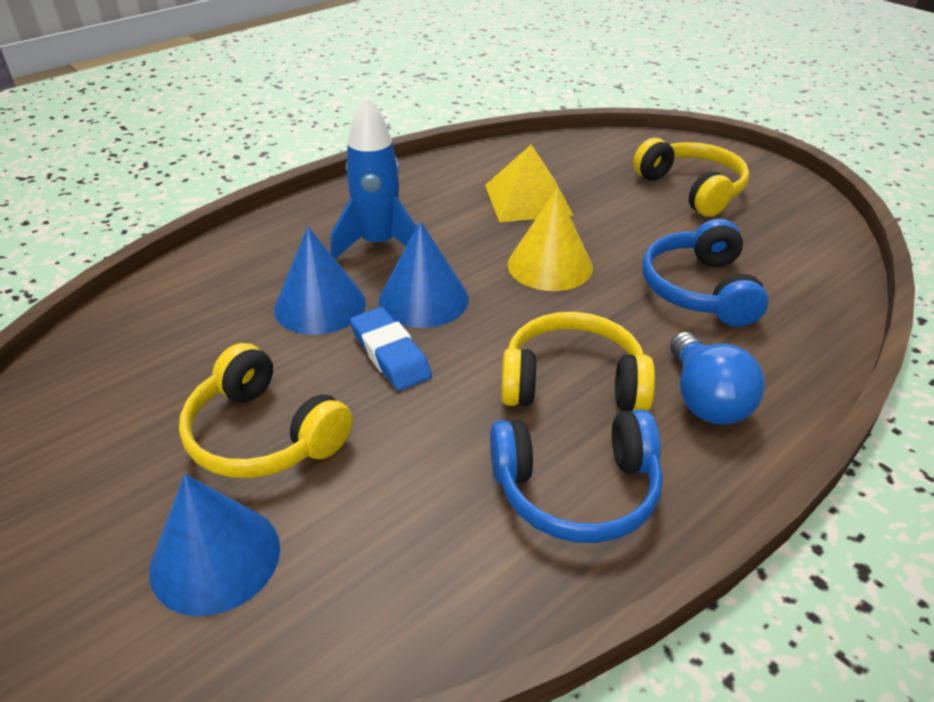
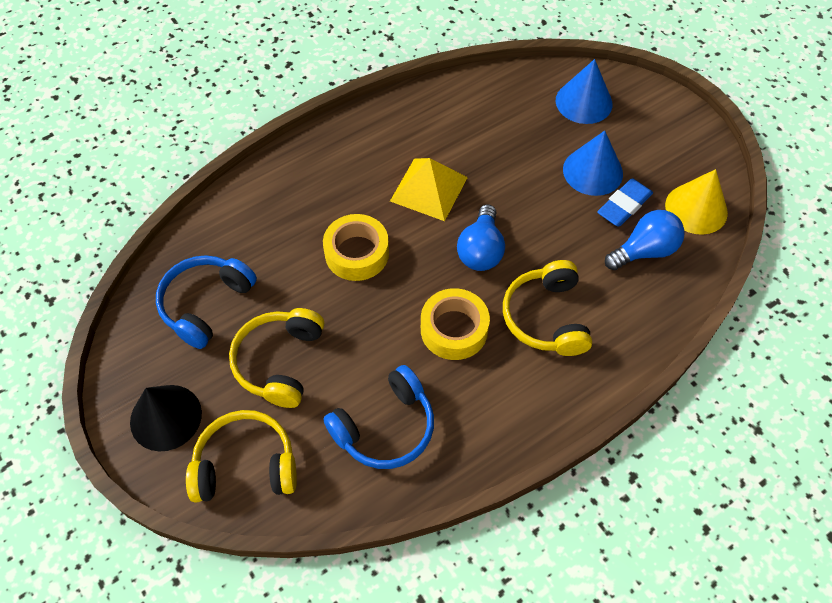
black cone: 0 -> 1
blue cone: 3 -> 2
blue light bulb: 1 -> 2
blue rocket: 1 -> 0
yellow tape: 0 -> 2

------------

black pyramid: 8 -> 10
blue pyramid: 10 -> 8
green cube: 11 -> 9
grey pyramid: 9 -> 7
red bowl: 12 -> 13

------------

:: EXERCISE REQUIREMENTS ::
What you return must be an exact retyping of the lines above starting at the line with "black cone: 0 -> 1" and ending at the line with "yellow tape: 0 -> 2", and nothing besides.

:: ANSWER FOR THIS EXERCISE ::
black cone: 0 -> 1
blue cone: 3 -> 2
blue light bulb: 1 -> 2
blue rocket: 1 -> 0
yellow tape: 0 -> 2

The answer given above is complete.